GIVEN ENTRIES ::
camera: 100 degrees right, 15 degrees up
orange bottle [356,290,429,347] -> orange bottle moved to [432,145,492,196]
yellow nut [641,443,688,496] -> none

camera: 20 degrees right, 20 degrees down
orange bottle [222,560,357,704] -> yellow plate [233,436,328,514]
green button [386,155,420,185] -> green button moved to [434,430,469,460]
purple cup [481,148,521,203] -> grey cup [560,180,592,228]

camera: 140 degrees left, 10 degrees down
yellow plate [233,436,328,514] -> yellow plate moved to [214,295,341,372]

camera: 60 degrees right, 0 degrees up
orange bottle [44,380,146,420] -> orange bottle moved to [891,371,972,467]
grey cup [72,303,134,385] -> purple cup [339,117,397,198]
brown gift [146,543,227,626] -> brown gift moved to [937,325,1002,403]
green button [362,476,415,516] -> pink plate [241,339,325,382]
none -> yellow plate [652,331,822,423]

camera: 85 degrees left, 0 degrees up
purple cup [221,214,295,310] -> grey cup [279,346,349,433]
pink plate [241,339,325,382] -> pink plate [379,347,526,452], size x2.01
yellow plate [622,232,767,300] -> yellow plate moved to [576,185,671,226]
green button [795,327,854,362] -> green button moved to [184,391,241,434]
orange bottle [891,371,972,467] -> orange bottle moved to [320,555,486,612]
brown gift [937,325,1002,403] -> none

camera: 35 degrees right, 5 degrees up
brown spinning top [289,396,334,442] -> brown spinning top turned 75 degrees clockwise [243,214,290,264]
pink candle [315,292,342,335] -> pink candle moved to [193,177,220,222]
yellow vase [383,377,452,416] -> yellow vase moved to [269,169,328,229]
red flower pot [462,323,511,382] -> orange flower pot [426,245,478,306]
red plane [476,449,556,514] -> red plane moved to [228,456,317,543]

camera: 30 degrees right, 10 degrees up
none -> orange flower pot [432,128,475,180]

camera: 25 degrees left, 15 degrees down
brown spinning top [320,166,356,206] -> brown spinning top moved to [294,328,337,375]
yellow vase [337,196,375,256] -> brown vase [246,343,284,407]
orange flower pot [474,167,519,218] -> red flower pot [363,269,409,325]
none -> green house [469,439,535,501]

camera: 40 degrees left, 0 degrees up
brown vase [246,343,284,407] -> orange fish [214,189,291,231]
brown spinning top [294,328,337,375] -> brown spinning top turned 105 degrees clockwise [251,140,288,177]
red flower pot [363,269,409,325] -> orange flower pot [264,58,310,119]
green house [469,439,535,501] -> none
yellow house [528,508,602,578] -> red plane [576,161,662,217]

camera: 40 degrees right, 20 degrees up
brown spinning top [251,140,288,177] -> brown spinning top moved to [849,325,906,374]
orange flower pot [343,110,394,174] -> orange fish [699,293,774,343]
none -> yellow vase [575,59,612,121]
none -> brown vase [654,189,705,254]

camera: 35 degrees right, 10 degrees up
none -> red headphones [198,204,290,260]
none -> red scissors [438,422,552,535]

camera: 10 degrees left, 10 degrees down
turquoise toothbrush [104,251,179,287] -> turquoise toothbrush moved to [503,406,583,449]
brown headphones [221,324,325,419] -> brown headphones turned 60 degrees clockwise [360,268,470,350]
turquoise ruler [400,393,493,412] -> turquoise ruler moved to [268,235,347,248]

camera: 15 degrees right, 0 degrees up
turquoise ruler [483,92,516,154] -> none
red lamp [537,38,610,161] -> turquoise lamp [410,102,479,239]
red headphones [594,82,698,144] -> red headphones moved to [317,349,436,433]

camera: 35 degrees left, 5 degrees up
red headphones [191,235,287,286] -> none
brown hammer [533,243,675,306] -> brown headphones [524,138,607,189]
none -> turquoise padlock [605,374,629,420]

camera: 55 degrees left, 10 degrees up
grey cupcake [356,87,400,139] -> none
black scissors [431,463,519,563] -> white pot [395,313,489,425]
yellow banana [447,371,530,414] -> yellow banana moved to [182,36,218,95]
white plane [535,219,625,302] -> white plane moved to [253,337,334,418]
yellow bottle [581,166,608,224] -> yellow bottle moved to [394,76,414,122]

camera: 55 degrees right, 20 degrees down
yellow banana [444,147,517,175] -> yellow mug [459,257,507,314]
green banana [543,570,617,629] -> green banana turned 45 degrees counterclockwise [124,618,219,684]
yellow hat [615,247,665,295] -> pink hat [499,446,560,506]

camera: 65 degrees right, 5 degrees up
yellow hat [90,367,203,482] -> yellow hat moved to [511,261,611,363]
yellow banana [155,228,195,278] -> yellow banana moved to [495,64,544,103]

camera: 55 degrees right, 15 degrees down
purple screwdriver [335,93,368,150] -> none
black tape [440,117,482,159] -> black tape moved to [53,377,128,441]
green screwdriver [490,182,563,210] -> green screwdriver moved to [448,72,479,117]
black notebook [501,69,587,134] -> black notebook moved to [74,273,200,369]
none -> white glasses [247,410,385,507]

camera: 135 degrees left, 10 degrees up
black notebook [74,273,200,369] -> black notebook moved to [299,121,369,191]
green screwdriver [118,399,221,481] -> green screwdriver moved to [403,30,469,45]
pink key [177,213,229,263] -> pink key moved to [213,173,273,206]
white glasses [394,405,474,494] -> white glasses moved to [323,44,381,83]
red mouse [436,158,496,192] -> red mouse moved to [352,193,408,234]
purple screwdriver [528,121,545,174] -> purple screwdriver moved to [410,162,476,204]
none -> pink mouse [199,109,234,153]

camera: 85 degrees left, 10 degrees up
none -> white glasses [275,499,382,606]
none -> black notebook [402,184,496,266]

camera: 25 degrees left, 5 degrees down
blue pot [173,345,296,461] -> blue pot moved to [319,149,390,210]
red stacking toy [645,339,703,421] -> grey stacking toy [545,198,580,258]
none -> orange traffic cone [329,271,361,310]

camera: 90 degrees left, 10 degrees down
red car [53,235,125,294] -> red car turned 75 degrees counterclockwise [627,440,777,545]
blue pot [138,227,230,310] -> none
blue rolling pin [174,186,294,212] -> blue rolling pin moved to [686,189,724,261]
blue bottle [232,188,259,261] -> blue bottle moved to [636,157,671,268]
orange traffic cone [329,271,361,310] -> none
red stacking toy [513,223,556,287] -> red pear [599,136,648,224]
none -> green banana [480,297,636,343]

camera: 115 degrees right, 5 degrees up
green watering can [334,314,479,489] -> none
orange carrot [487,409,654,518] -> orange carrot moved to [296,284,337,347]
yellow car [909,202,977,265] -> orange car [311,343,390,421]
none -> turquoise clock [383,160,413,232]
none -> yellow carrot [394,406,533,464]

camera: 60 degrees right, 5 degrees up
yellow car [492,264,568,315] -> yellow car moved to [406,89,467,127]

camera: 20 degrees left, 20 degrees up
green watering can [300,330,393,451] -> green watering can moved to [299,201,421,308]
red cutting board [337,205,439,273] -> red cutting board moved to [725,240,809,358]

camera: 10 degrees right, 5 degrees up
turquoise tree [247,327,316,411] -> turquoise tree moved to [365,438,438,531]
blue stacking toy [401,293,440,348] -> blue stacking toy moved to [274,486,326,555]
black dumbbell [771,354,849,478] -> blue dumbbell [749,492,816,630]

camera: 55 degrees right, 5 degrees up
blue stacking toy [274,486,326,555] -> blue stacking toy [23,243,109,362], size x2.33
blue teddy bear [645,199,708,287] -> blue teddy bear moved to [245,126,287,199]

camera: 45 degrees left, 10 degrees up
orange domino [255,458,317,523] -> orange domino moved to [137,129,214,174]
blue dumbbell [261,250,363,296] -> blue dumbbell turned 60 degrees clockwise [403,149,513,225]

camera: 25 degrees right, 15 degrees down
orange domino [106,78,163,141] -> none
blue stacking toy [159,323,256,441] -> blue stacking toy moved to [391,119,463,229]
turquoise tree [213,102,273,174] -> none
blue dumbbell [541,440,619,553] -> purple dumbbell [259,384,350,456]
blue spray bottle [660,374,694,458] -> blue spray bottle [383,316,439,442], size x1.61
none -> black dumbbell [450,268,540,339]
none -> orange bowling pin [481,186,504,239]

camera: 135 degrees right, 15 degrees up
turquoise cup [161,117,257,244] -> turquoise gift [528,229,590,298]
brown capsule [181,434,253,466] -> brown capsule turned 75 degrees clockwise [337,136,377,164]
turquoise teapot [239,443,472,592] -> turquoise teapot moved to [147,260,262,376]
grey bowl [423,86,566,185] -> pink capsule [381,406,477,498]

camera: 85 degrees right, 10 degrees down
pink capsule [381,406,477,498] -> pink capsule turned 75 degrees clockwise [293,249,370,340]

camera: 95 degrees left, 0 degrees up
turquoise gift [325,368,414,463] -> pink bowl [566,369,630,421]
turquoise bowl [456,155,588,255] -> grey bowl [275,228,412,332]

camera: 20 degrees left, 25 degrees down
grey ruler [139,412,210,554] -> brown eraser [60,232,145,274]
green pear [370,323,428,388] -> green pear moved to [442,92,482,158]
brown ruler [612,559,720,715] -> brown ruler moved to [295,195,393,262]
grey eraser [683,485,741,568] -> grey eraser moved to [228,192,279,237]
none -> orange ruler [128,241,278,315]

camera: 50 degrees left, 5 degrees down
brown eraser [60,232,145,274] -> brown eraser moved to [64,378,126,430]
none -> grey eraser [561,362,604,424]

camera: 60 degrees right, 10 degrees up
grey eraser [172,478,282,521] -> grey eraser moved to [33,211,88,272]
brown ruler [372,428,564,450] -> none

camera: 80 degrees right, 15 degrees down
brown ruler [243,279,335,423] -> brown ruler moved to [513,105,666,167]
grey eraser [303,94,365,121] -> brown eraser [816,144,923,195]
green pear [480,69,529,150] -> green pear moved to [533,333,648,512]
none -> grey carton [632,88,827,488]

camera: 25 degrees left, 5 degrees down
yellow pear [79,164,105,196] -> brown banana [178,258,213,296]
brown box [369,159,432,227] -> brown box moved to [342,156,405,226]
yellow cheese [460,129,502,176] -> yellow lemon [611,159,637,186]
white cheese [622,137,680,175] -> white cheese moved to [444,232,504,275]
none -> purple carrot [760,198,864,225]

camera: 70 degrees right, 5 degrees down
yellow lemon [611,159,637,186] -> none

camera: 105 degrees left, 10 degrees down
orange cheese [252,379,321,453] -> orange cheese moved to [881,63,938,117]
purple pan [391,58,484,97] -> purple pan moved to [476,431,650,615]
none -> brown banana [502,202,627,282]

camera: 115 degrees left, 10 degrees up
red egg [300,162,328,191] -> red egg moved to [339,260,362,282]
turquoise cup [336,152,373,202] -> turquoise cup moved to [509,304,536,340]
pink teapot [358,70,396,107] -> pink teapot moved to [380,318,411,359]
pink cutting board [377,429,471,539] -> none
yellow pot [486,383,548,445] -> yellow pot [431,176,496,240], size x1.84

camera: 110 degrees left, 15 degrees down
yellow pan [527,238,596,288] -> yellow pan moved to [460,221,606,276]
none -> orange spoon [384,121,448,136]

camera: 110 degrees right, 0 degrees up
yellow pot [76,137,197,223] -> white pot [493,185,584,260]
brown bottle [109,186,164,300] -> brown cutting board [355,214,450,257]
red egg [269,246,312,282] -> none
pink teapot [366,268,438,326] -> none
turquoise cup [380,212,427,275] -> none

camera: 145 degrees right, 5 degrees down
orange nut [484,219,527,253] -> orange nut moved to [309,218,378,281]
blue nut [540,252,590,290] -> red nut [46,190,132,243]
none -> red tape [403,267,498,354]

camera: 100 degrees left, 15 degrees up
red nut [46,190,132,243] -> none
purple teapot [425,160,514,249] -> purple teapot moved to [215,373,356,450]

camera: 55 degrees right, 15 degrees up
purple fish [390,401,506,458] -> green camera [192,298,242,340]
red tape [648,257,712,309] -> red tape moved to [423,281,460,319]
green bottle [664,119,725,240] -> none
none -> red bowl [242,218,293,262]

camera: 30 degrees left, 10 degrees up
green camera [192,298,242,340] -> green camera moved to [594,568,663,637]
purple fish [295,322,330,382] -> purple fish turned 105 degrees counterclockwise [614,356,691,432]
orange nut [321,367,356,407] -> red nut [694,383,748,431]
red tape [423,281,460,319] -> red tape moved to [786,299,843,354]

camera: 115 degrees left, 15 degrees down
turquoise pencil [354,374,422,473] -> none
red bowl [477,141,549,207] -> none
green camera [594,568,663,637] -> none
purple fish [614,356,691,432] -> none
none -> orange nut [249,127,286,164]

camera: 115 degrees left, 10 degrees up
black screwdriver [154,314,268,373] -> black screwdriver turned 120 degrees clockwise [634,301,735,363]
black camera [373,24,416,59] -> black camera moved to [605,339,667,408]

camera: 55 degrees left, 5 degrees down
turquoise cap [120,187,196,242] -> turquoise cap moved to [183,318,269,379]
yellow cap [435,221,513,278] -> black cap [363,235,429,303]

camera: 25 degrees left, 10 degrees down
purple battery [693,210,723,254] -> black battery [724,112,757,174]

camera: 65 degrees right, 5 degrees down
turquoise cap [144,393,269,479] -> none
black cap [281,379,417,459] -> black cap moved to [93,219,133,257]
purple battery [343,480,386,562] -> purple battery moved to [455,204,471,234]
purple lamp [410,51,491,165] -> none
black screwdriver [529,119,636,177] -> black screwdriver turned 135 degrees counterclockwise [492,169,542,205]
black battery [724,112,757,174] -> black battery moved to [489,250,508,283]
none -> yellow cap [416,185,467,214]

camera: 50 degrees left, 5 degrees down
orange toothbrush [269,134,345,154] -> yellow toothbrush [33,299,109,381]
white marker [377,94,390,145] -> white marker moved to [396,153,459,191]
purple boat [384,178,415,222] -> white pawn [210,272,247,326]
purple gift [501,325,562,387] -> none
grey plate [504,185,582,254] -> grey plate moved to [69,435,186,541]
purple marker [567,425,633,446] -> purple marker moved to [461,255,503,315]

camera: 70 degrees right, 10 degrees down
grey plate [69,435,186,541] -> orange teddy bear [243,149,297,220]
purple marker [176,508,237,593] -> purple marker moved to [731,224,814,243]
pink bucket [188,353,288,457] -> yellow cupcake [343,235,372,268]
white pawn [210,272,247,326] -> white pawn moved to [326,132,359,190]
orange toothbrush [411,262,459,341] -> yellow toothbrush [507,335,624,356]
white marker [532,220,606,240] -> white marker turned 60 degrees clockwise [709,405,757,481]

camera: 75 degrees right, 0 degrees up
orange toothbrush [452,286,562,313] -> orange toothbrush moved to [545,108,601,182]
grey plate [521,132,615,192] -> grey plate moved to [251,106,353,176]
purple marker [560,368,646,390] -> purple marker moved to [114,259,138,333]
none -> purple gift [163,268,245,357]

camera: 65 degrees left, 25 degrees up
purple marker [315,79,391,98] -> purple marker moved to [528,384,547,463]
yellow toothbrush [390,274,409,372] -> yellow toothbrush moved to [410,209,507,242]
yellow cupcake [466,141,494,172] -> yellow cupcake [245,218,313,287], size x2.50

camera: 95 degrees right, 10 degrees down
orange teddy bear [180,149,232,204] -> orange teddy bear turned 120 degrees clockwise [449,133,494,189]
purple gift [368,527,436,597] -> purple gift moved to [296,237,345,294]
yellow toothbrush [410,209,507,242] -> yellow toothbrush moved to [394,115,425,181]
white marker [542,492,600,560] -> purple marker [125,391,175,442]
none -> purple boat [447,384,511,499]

WHAT THE TASK REQUIRES ::
The lines to return begin at the first line of the records and end at the line holding "orange bottle [222,560,357,704]"; please return them exactly, including both, and nothing beyond.

RESULT ::
camera: 100 degrees right, 15 degrees up
orange bottle [356,290,429,347] -> orange bottle moved to [432,145,492,196]
yellow nut [641,443,688,496] -> none

camera: 20 degrees right, 20 degrees down
orange bottle [222,560,357,704] -> yellow plate [233,436,328,514]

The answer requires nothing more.